--- Provided data Enclosed Below ---

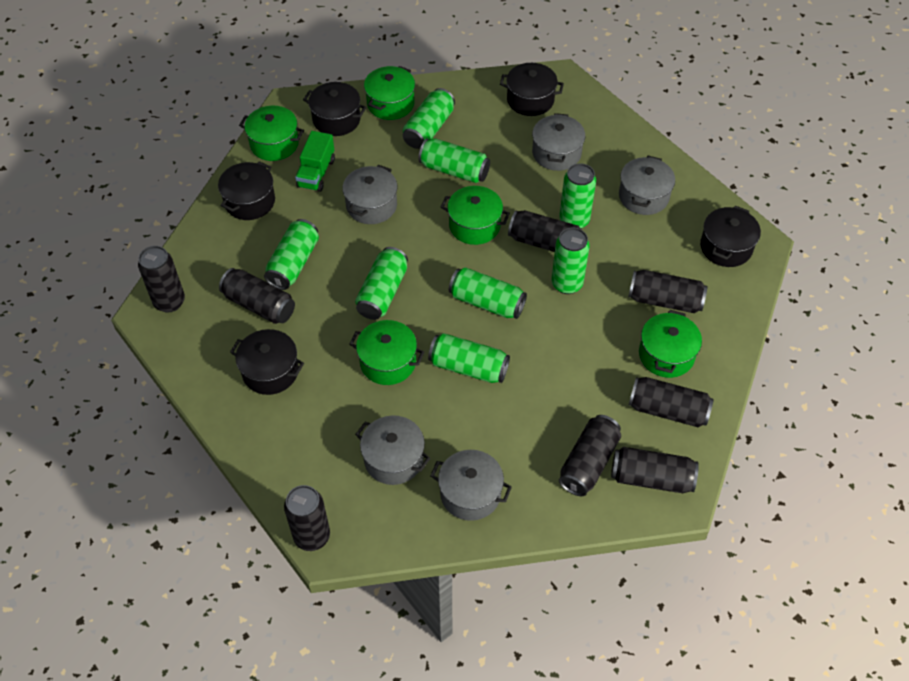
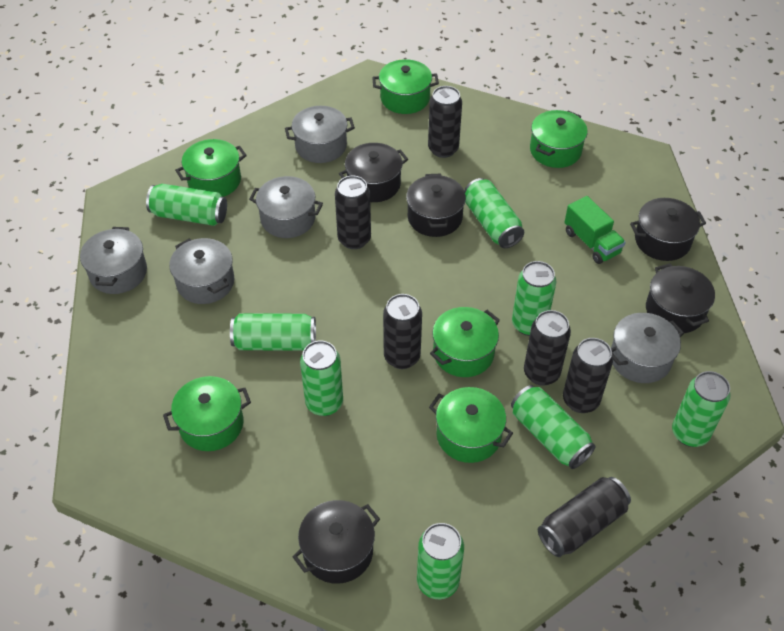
black can: 8 -> 6
green pot: 5 -> 6

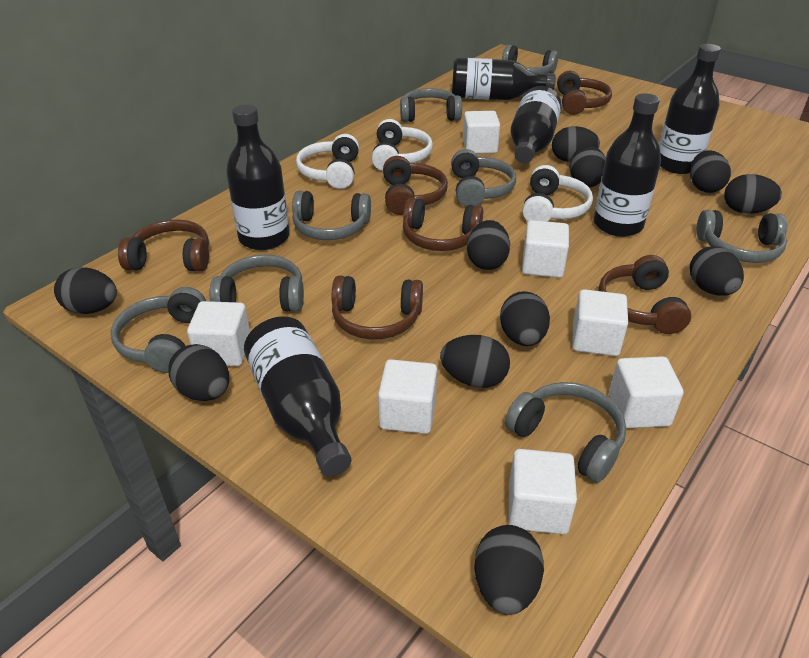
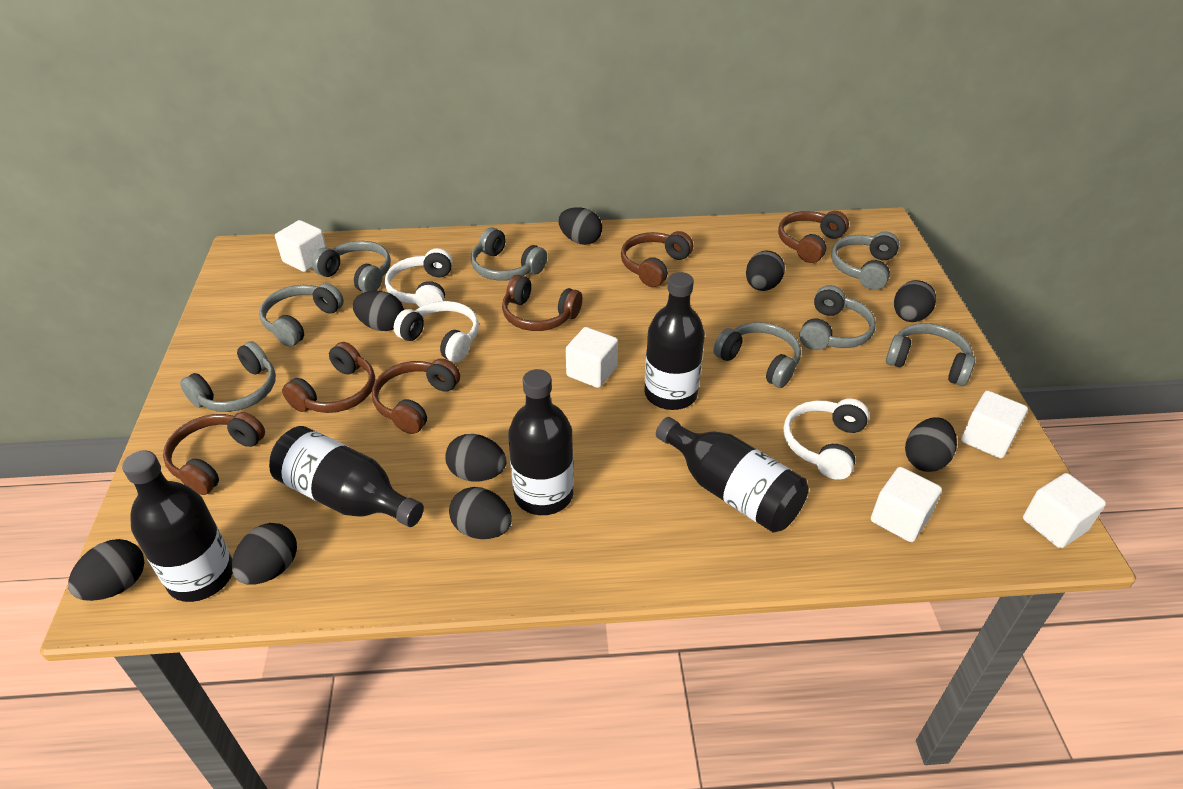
black bottle: 6 -> 5
black egg: 11 -> 9
white cube: 7 -> 5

--- End of Enclosed Provided data ---

Transcribe all the entries precisely. Do not include any picture.

Answer section:
black can: 8 -> 6
green pot: 5 -> 6

black bottle: 6 -> 5
black egg: 11 -> 9
white cube: 7 -> 5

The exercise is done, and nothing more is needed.